Repeat the lines below exactly as written, please, from the line with "(198, 400) = (200, 321): brown" to the line with "(873, 272) = (635, 175): none", both lines included, and no others.

(Extracted data entries)

• • • •

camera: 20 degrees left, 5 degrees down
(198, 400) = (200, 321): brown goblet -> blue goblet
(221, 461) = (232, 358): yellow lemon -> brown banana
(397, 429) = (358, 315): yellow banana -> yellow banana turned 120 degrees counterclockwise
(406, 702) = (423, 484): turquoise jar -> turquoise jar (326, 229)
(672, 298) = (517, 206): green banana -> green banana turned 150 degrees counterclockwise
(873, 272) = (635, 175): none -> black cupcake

• • • •

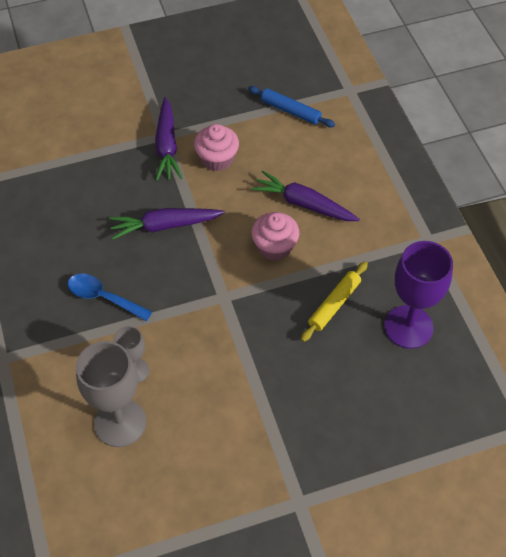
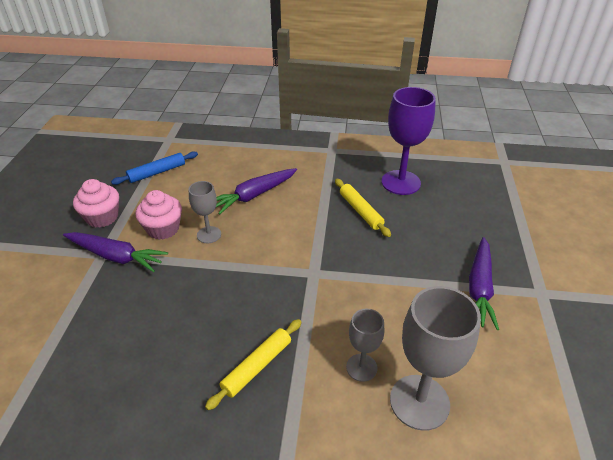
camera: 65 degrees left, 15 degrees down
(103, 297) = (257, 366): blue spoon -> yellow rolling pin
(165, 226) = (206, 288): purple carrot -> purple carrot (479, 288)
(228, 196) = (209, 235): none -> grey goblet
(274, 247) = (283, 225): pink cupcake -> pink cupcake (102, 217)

• • • •

[EXERCISE ANSWER]
(198, 400) = (200, 321): brown goblet -> blue goblet
(221, 461) = (232, 358): yellow lemon -> brown banana
(397, 429) = (358, 315): yellow banana -> yellow banana turned 120 degrees counterclockwise
(406, 702) = (423, 484): turquoise jar -> turquoise jar (326, 229)
(672, 298) = (517, 206): green banana -> green banana turned 150 degrees counterclockwise
(873, 272) = (635, 175): none -> black cupcake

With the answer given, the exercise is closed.